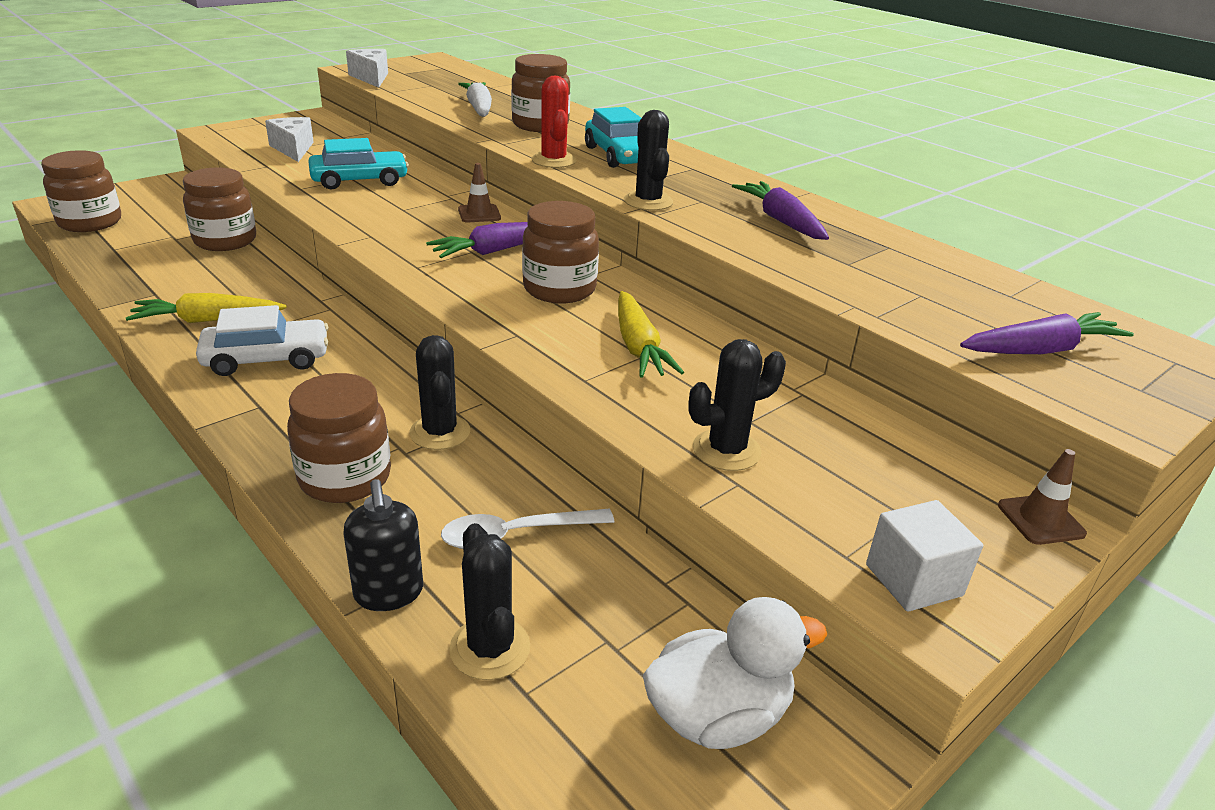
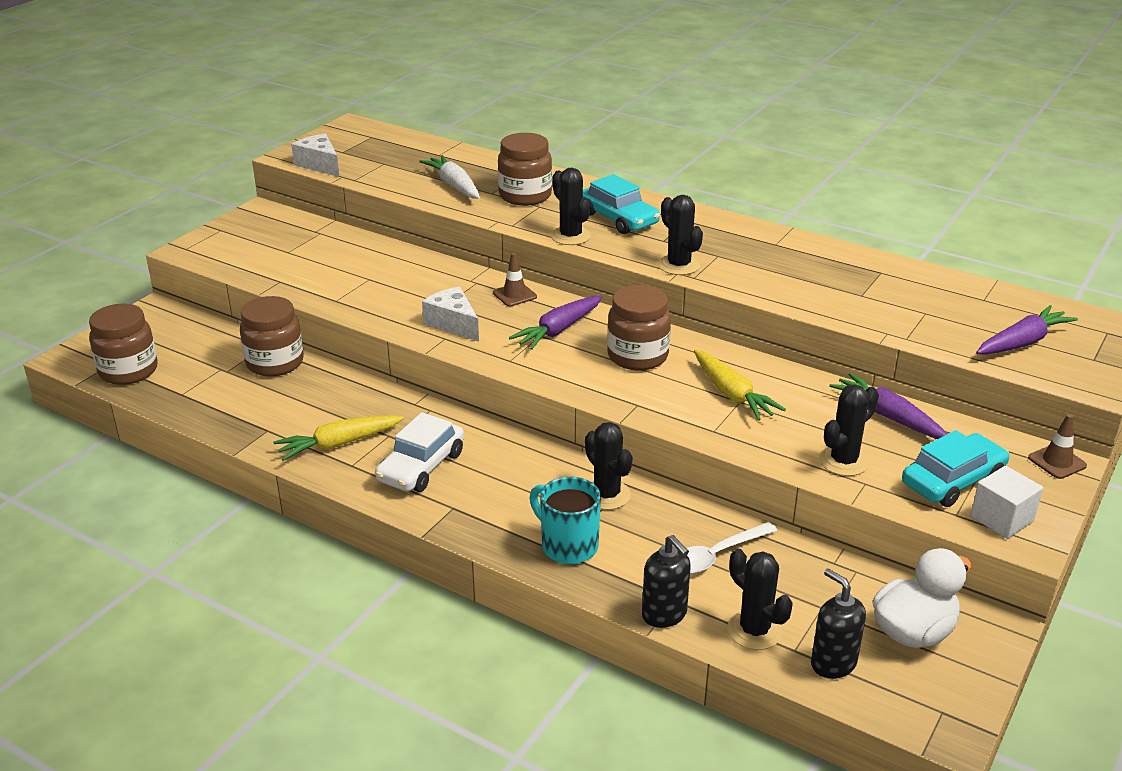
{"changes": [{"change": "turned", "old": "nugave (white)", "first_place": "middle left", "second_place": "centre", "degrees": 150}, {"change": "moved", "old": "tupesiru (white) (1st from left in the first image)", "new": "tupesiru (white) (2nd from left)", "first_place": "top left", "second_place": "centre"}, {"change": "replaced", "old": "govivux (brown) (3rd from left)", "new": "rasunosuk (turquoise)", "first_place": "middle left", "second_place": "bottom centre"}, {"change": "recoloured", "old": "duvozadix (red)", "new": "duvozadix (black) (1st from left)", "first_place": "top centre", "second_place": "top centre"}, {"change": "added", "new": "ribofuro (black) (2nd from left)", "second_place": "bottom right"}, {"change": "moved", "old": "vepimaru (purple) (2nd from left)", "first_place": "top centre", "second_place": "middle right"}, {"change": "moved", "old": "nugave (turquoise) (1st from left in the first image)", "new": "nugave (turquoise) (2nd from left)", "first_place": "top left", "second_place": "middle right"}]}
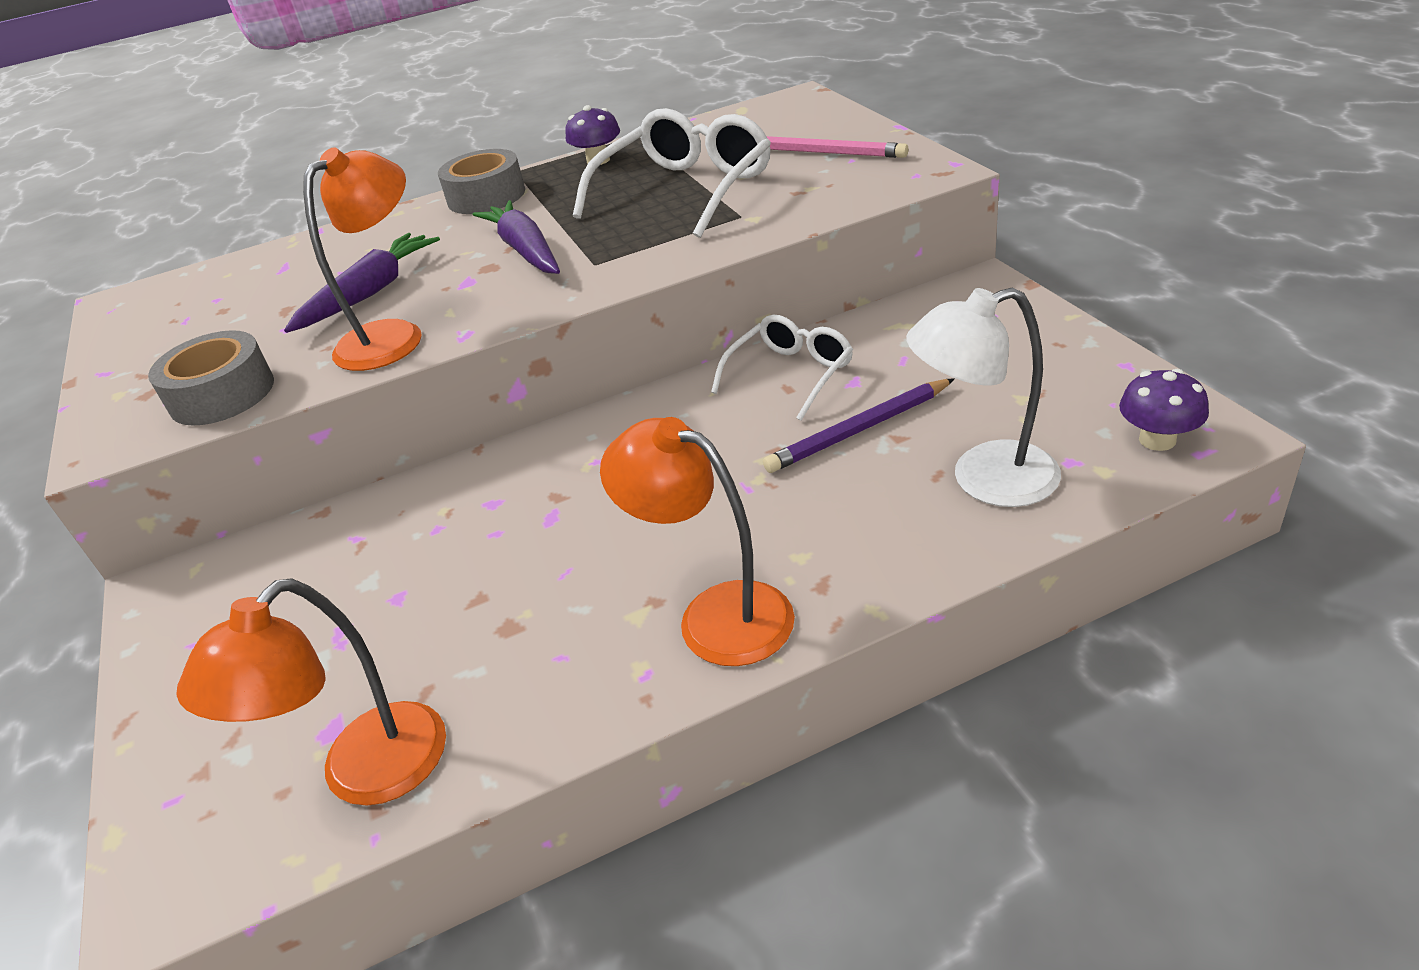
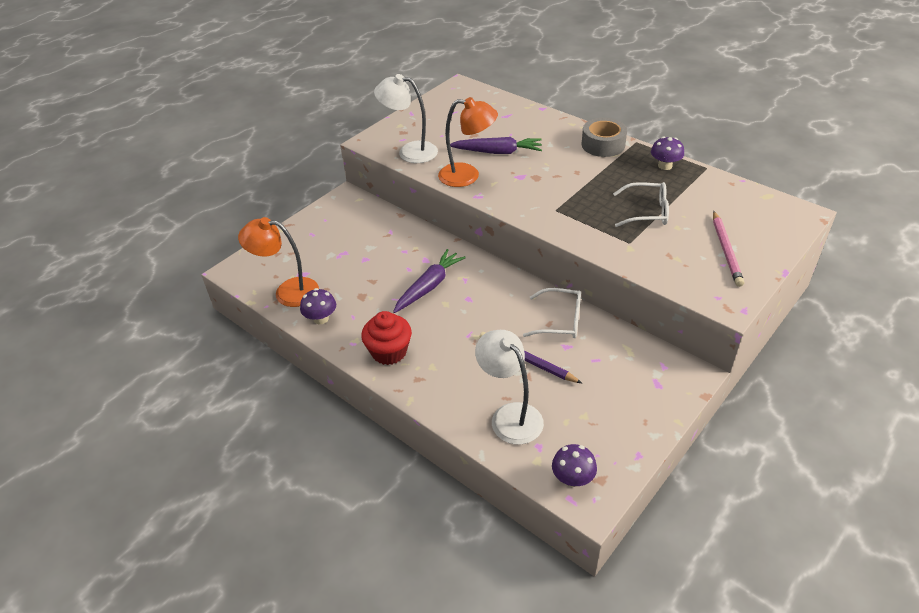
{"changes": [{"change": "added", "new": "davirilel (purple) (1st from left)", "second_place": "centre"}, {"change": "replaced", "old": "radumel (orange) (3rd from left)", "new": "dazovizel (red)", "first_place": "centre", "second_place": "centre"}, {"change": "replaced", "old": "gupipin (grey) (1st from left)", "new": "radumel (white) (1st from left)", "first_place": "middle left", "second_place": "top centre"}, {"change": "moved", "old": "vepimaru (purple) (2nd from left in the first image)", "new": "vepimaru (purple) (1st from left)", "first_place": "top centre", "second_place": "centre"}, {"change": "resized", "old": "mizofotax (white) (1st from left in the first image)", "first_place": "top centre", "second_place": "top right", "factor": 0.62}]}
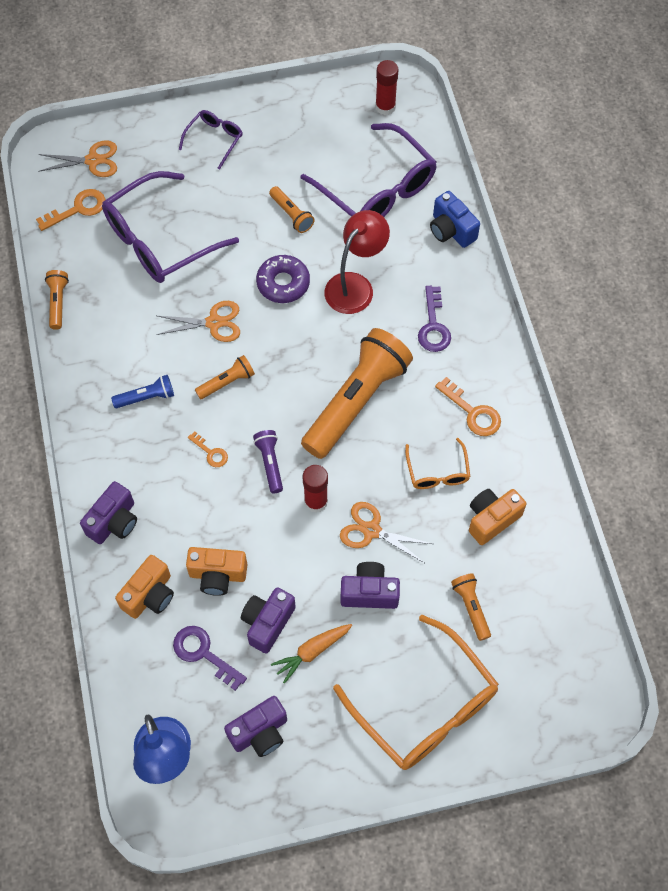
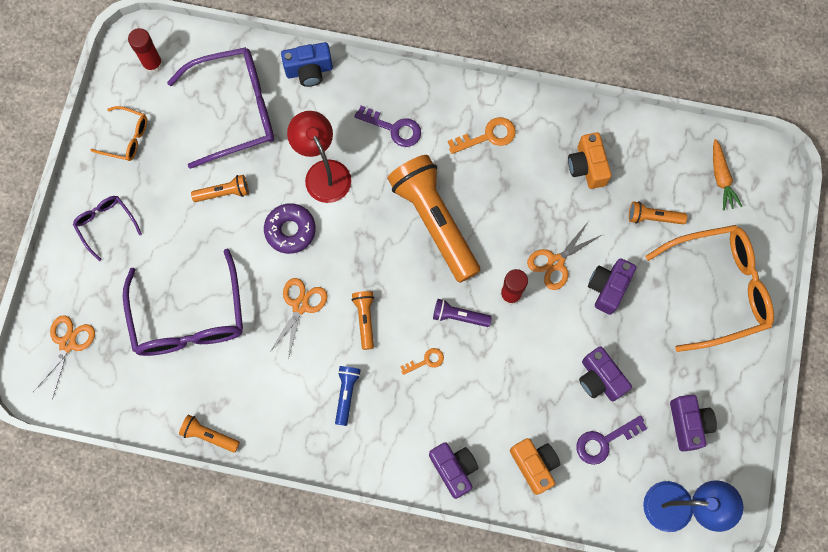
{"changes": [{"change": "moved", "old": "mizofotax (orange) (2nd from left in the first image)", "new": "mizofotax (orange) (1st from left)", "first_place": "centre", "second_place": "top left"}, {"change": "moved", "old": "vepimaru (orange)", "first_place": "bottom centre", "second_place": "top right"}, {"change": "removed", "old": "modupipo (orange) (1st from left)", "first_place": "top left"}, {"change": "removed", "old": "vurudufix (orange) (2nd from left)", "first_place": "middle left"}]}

Required work> Could each line of the data be written out exactly, with no pictures included?

Exercise solution>
{"changes": [{"change": "turned", "old": "nugave (white)", "first_place": "middle left", "second_place": "centre", "degrees": 150}, {"change": "moved", "old": "tupesiru (white) (1st from left in the first image)", "new": "tupesiru (white) (2nd from left)", "first_place": "top left", "second_place": "centre"}, {"change": "replaced", "old": "govivux (brown) (3rd from left)", "new": "rasunosuk (turquoise)", "first_place": "middle left", "second_place": "bottom centre"}, {"change": "recoloured", "old": "duvozadix (red)", "new": "duvozadix (black) (1st from left)", "first_place": "top centre", "second_place": "top centre"}, {"change": "added", "new": "ribofuro (black) (2nd from left)", "second_place": "bottom right"}, {"change": "moved", "old": "vepimaru (purple) (2nd from left)", "first_place": "top centre", "second_place": "middle right"}, {"change": "moved", "old": "nugave (turquoise) (1st from left in the first image)", "new": "nugave (turquoise) (2nd from left)", "first_place": "top left", "second_place": "middle right"}]}
{"changes": [{"change": "added", "new": "davirilel (purple) (1st from left)", "second_place": "centre"}, {"change": "replaced", "old": "radumel (orange) (3rd from left)", "new": "dazovizel (red)", "first_place": "centre", "second_place": "centre"}, {"change": "replaced", "old": "gupipin (grey) (1st from left)", "new": "radumel (white) (1st from left)", "first_place": "middle left", "second_place": "top centre"}, {"change": "moved", "old": "vepimaru (purple) (2nd from left in the first image)", "new": "vepimaru (purple) (1st from left)", "first_place": "top centre", "second_place": "centre"}, {"change": "resized", "old": "mizofotax (white) (1st from left in the first image)", "first_place": "top centre", "second_place": "top right", "factor": 0.62}]}
{"changes": [{"change": "moved", "old": "mizofotax (orange) (2nd from left in the first image)", "new": "mizofotax (orange) (1st from left)", "first_place": "centre", "second_place": "top left"}, {"change": "moved", "old": "vepimaru (orange)", "first_place": "bottom centre", "second_place": "top right"}, {"change": "removed", "old": "modupipo (orange) (1st from left)", "first_place": "top left"}, {"change": "removed", "old": "vurudufix (orange) (2nd from left)", "first_place": "middle left"}]}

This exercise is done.